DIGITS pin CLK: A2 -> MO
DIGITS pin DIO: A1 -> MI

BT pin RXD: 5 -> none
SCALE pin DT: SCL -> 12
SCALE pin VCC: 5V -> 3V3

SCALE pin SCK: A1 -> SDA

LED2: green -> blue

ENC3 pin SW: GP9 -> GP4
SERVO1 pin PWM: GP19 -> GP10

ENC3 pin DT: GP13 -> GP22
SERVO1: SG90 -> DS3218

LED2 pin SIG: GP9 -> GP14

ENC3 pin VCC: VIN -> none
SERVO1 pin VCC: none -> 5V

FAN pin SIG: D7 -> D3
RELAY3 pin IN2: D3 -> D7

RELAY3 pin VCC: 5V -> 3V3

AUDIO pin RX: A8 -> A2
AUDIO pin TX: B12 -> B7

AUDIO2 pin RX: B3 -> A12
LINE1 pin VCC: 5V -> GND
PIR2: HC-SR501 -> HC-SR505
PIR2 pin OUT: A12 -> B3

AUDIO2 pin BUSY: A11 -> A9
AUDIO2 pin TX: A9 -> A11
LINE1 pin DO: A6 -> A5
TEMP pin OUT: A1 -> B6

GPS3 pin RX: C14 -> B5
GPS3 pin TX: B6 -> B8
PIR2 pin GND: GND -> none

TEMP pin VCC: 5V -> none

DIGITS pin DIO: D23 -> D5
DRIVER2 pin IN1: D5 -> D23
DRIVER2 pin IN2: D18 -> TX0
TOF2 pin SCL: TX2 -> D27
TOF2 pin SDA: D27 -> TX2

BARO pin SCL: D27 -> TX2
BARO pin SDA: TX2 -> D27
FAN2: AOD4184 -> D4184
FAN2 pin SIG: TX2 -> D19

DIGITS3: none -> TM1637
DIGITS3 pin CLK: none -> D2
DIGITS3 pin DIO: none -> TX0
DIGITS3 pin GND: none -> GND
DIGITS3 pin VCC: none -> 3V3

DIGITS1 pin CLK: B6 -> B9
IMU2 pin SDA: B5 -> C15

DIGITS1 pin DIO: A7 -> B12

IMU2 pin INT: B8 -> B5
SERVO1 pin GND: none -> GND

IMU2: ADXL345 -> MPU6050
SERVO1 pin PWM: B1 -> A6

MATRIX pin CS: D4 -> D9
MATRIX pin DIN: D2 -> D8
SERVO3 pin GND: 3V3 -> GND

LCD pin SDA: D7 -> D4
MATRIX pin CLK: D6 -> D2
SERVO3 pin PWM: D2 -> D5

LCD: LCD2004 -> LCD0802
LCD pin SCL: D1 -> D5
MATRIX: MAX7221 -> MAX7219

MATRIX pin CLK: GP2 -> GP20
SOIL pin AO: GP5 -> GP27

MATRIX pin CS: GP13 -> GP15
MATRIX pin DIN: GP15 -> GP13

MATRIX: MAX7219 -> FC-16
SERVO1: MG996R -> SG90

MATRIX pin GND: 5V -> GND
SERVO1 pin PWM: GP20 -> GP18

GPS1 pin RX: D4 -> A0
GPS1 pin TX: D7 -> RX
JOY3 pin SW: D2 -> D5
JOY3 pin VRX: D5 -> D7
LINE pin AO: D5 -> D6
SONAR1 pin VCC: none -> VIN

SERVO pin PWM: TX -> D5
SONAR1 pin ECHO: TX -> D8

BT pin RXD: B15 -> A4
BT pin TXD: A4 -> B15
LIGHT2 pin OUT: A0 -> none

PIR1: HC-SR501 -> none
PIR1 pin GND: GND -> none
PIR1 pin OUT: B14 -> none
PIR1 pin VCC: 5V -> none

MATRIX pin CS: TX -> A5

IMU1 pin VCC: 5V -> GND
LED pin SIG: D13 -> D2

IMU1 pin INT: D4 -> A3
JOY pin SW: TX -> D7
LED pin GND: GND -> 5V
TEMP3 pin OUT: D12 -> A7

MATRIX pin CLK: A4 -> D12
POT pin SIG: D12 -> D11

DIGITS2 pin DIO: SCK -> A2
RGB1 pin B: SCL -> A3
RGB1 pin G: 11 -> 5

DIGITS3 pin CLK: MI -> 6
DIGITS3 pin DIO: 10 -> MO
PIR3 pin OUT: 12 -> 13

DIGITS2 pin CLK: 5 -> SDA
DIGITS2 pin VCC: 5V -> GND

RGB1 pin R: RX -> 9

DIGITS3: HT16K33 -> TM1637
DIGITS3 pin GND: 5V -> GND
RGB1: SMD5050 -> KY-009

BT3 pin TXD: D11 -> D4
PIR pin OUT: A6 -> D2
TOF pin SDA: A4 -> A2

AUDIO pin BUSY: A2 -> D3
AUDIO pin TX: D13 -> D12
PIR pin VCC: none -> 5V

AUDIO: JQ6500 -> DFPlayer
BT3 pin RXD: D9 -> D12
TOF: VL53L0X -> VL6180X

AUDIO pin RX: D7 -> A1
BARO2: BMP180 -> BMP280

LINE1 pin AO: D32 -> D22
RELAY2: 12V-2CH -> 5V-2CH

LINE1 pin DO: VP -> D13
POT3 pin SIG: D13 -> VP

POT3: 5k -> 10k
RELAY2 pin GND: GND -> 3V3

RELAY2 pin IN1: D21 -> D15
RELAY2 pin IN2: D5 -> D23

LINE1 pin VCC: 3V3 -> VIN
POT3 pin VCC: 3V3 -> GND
───
**Work instructions:**
The lines to return run from the one containing "BT3 pin TXD: D11 -> D4" through the last line of the records above. Give them exactly and include nothing more.

**Answer space:**
BT3 pin TXD: D11 -> D4
PIR pin OUT: A6 -> D2
TOF pin SDA: A4 -> A2

AUDIO pin BUSY: A2 -> D3
AUDIO pin TX: D13 -> D12
PIR pin VCC: none -> 5V

AUDIO: JQ6500 -> DFPlayer
BT3 pin RXD: D9 -> D12
TOF: VL53L0X -> VL6180X

AUDIO pin RX: D7 -> A1
BARO2: BMP180 -> BMP280

LINE1 pin AO: D32 -> D22
RELAY2: 12V-2CH -> 5V-2CH

LINE1 pin DO: VP -> D13
POT3 pin SIG: D13 -> VP

POT3: 5k -> 10k
RELAY2 pin GND: GND -> 3V3

RELAY2 pin IN1: D21 -> D15
RELAY2 pin IN2: D5 -> D23

LINE1 pin VCC: 3V3 -> VIN
POT3 pin VCC: 3V3 -> GND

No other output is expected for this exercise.